Exercise data:
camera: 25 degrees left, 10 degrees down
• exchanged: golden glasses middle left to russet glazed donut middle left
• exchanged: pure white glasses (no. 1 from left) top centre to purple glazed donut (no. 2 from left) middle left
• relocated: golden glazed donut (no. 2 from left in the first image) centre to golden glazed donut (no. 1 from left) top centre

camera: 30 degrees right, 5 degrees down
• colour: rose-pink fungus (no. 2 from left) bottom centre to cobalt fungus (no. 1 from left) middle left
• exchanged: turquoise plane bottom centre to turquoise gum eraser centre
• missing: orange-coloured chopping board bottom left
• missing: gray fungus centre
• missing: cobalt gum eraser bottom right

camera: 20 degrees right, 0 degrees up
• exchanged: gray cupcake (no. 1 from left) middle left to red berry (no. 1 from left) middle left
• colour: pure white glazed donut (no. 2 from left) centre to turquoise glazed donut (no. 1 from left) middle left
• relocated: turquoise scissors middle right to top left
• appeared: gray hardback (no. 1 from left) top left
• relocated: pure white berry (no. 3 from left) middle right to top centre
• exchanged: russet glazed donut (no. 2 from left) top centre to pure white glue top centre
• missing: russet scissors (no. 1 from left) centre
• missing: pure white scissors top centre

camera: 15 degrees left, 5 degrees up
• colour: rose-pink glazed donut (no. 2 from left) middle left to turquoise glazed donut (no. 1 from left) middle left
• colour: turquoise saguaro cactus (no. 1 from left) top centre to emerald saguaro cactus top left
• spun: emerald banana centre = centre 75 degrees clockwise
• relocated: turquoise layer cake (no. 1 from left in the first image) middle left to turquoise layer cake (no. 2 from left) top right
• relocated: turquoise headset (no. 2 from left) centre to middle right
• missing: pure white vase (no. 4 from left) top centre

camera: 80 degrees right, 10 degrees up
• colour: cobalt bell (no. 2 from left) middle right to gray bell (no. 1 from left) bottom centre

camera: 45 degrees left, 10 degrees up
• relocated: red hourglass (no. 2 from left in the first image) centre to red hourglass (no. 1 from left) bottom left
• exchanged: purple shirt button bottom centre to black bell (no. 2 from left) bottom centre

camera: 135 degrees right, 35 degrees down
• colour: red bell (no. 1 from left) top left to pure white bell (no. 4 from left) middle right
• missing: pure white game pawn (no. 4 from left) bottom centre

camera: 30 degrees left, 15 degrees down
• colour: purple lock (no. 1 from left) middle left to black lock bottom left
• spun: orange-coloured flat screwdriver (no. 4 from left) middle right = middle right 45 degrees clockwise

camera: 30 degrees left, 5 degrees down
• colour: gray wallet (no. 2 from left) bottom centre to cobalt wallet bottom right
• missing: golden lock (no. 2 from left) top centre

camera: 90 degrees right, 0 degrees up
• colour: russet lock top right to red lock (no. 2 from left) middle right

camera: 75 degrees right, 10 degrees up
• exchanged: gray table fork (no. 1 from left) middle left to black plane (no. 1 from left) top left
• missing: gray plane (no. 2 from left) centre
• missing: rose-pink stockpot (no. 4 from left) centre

What you have to do:
The line containing "exchanged: pure white" marks the end. Please print exactly every line from the top of the data to it, both included, and nothing more.

Solution for this task:
camera: 25 degrees left, 10 degrees down
• exchanged: golden glasses middle left to russet glazed donut middle left
• exchanged: pure white glasses (no. 1 from left) top centre to purple glazed donut (no. 2 from left) middle left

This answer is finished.